Give the data back exactly. Leave out any images.

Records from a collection
..........
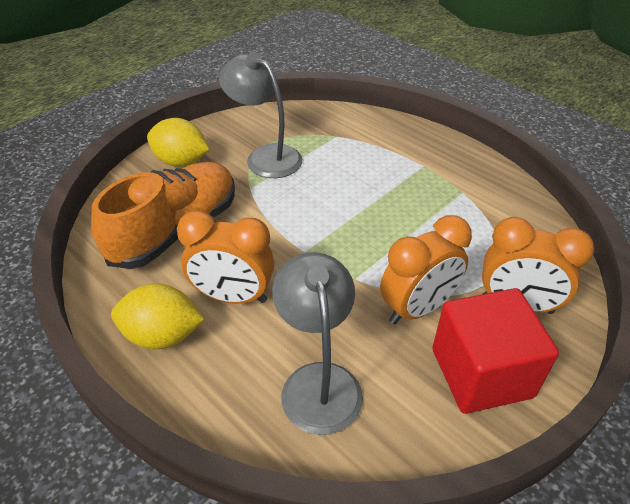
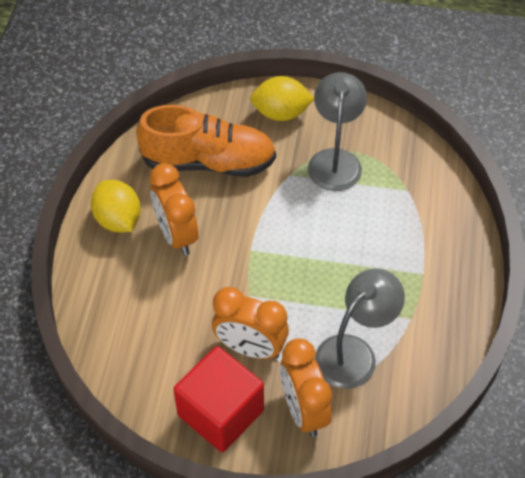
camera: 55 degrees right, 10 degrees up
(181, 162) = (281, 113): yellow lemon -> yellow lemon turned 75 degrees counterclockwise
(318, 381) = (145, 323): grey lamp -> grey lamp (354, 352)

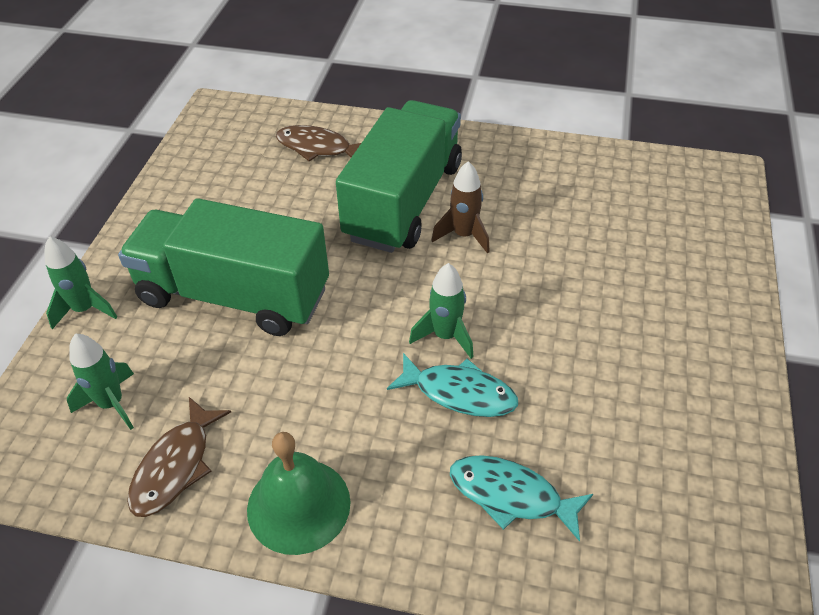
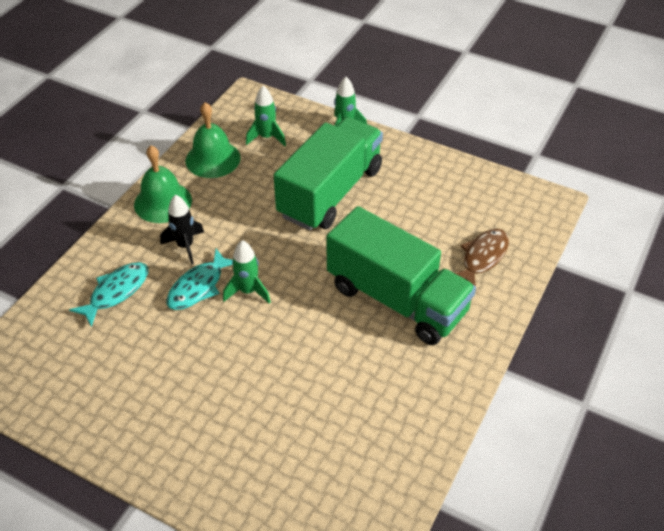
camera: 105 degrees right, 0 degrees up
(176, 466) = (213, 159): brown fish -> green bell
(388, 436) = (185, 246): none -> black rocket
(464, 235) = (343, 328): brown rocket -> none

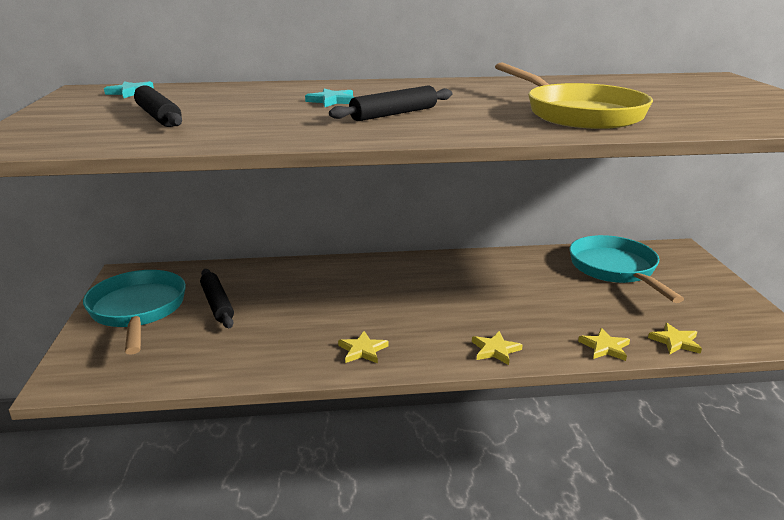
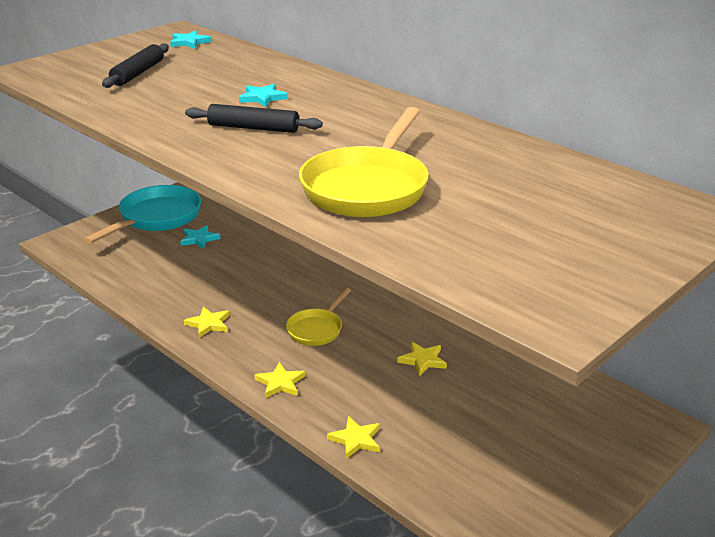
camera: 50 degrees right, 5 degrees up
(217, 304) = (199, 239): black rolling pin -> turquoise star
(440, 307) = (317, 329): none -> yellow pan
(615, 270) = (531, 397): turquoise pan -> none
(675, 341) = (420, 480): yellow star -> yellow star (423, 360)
..........
• **Answer to the problem**:
camera: 55 degrees right, 10 degrees up
(181, 162) = (281, 113): yellow lemon -> yellow lemon turned 75 degrees counterclockwise
(318, 381) = (145, 323): grey lamp -> grey lamp (354, 352)

camera: 105 degrees right, 0 degrees up
(176, 466) = (213, 159): brown fish -> green bell
(388, 436) = (185, 246): none -> black rocket
(464, 235) = (343, 328): brown rocket -> none

camera: 50 degrees right, 5 degrees up
(217, 304) = (199, 239): black rolling pin -> turquoise star
(440, 307) = (317, 329): none -> yellow pan
(615, 270) = (531, 397): turquoise pan -> none
(675, 341) = (420, 480): yellow star -> yellow star (423, 360)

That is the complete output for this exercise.